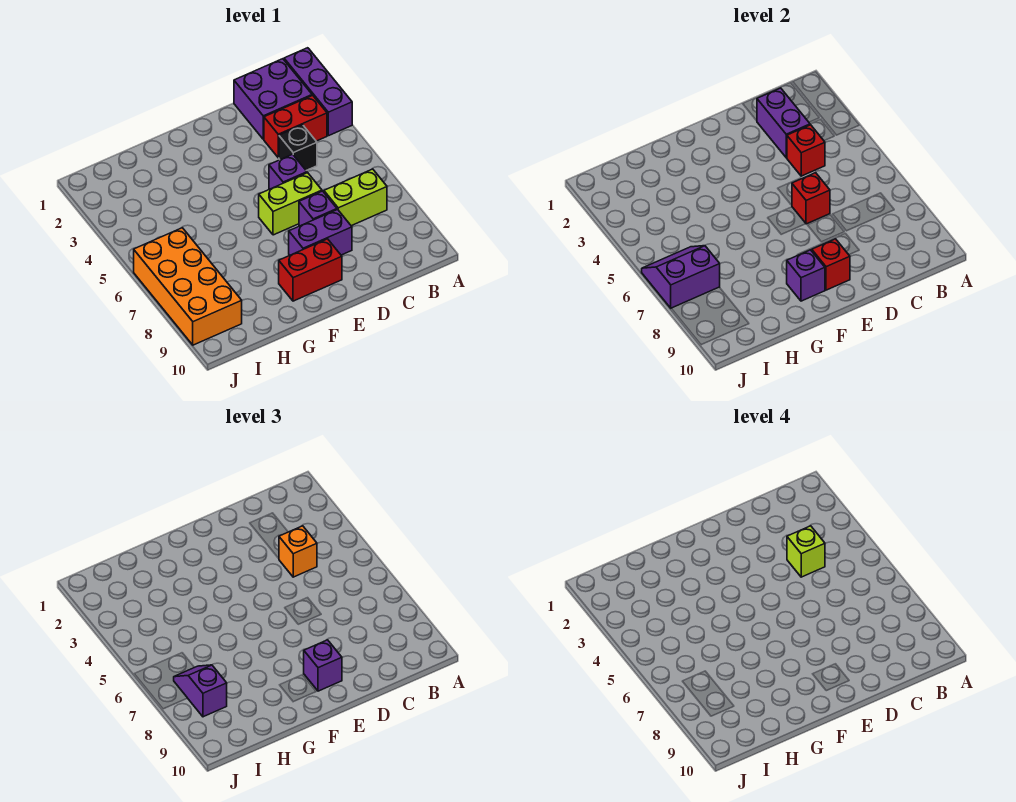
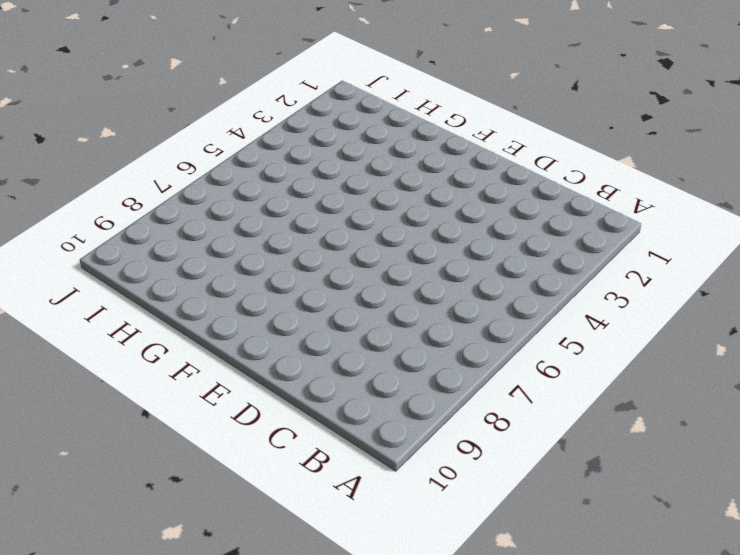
none -> purple brick A1:A3 level 1
none -> purple brick B1:C2 level 1
none -> red brick B3:C3 level 1

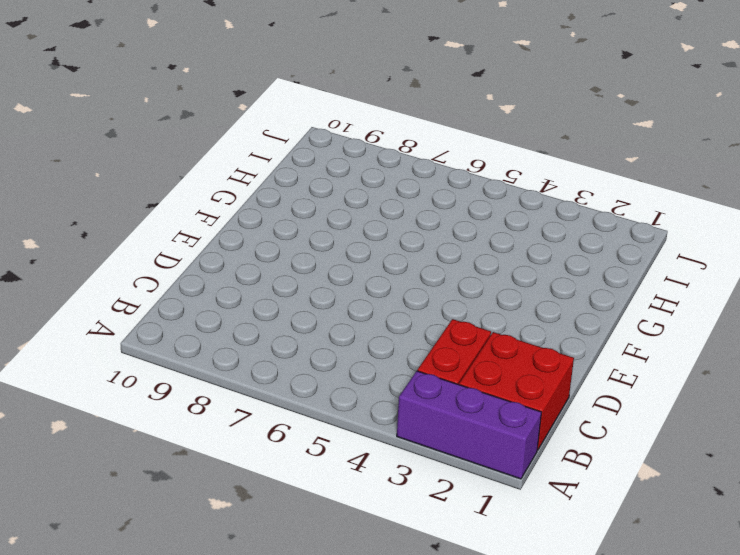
red brick B1:C2 level 1 -> purple brick B1:C2 level 1
none -> lime brick B7:C7 level 1
none -> black brick C4 level 1
none -> purple brick D5 level 1

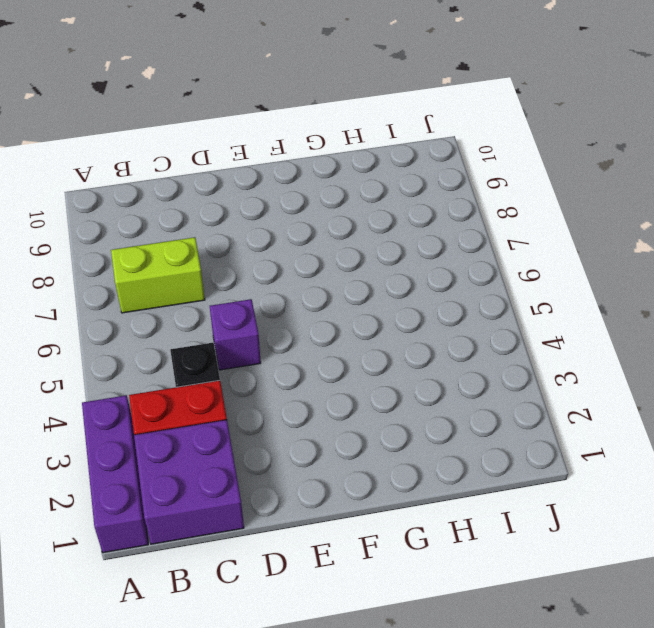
none -> lime brick D6:E6 level 1
none -> purple brick D7 level 1
none -> purple brick D8:E8 level 1

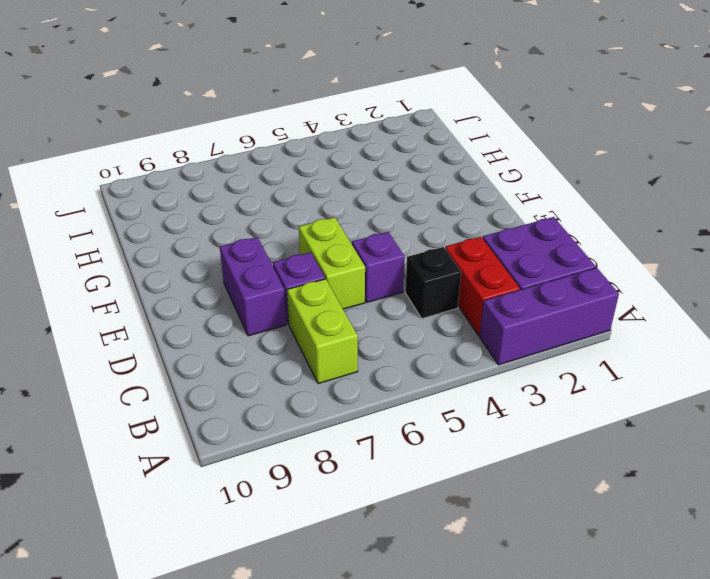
none -> red brick E9:F9 level 1
none -> orange brick I6:J9 level 1
none -> purple brick C2:C3 level 2

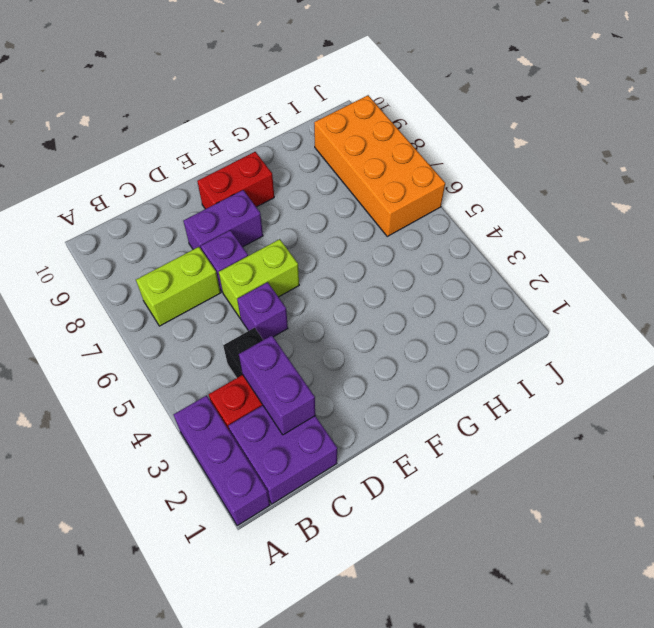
none -> red brick C4 level 2
none -> red brick D6 level 2
none -> red brick E9 level 2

━━━━

■ What the task requires: Retype all the records exactly and keep out every picture.

■ Written solution:
none -> purple brick A1:A3 level 1
none -> purple brick B1:C2 level 1
none -> red brick B3:C3 level 1

red brick B1:C2 level 1 -> purple brick B1:C2 level 1
none -> lime brick B7:C7 level 1
none -> black brick C4 level 1
none -> purple brick D5 level 1

none -> lime brick D6:E6 level 1
none -> purple brick D7 level 1
none -> purple brick D8:E8 level 1

none -> red brick E9:F9 level 1
none -> orange brick I6:J9 level 1
none -> purple brick C2:C3 level 2

none -> red brick C4 level 2
none -> red brick D6 level 2
none -> red brick E9 level 2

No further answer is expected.